**TASK TO COMPLETE**.
Every line of the entries below that includes "down" belongs in the answer, copied as written.

**RECORDS SHOWN**.
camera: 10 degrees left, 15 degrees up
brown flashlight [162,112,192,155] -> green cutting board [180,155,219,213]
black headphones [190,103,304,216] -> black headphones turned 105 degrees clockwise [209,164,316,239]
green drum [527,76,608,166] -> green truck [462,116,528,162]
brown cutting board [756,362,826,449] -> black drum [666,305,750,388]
---
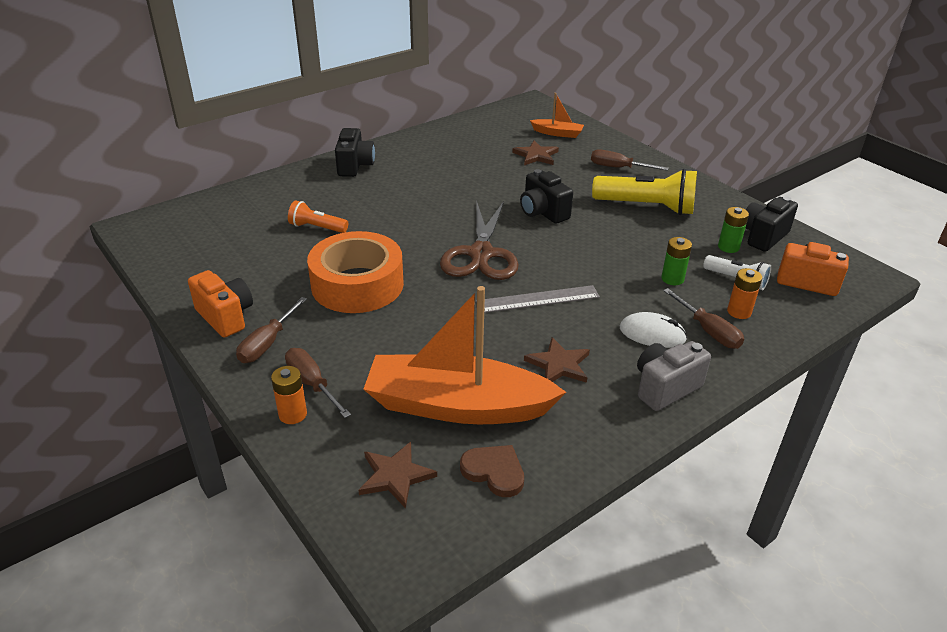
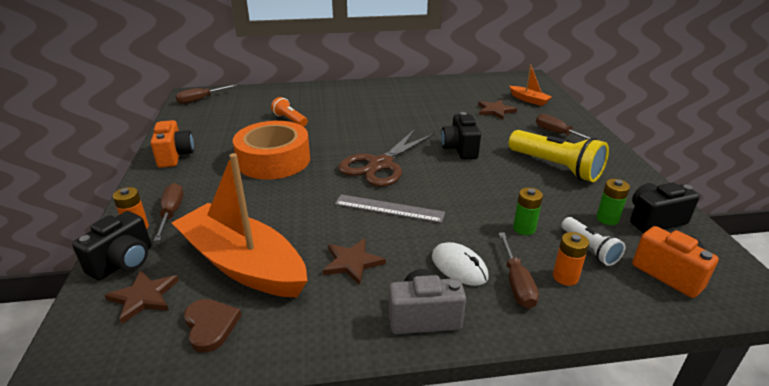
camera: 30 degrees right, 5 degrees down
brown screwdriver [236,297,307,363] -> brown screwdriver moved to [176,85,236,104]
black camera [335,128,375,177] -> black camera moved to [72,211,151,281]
* * *
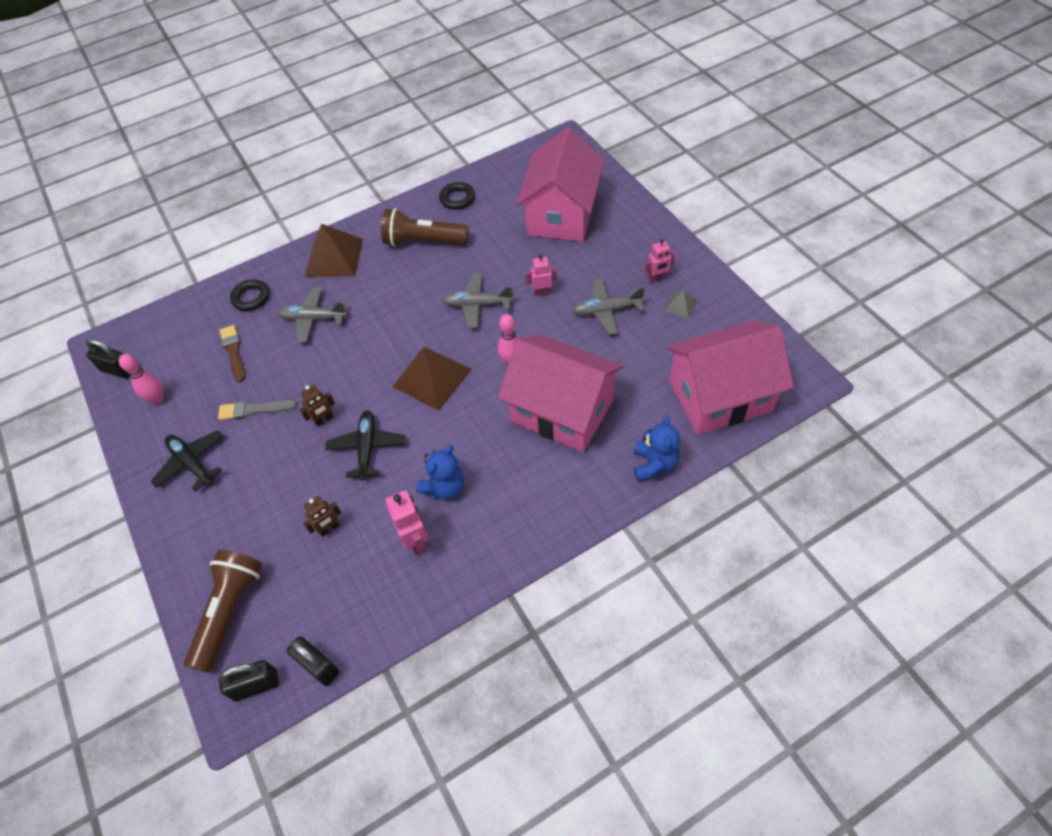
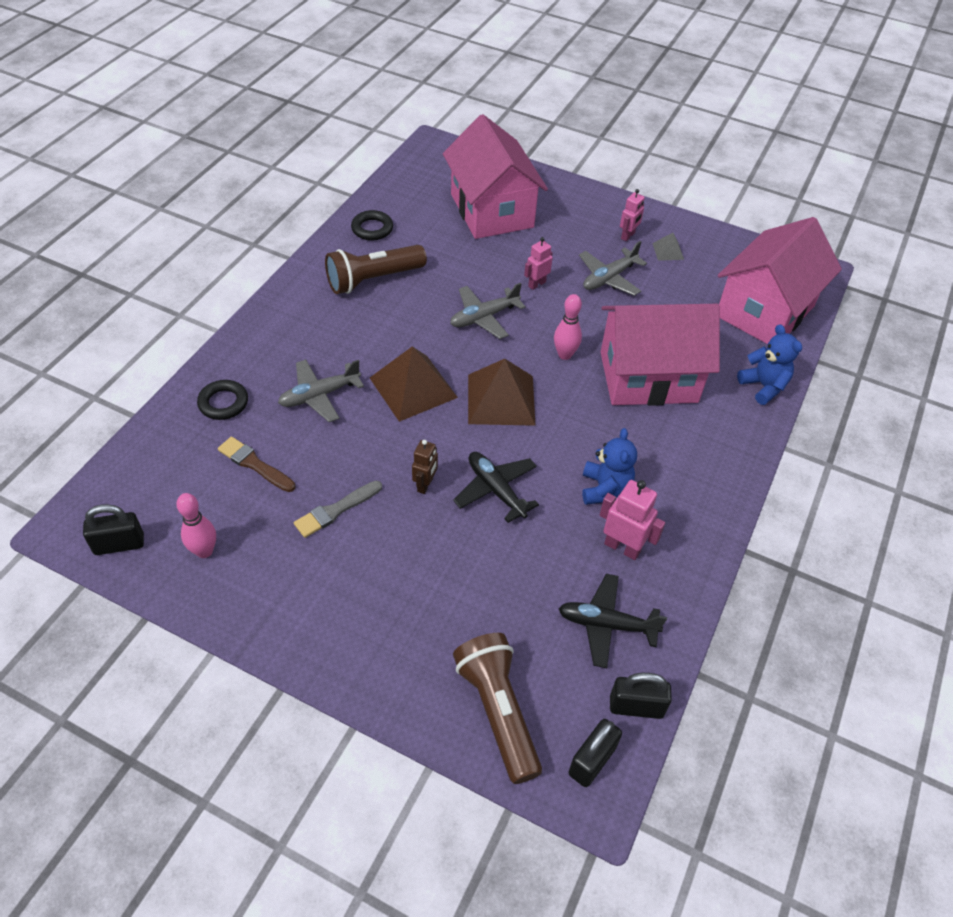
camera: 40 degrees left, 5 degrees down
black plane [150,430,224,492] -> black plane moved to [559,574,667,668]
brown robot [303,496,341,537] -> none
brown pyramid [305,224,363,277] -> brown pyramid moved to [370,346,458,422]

**ANSWER FOR THE TASK**.
camera: 30 degrees right, 5 degrees down
camera: 40 degrees left, 5 degrees down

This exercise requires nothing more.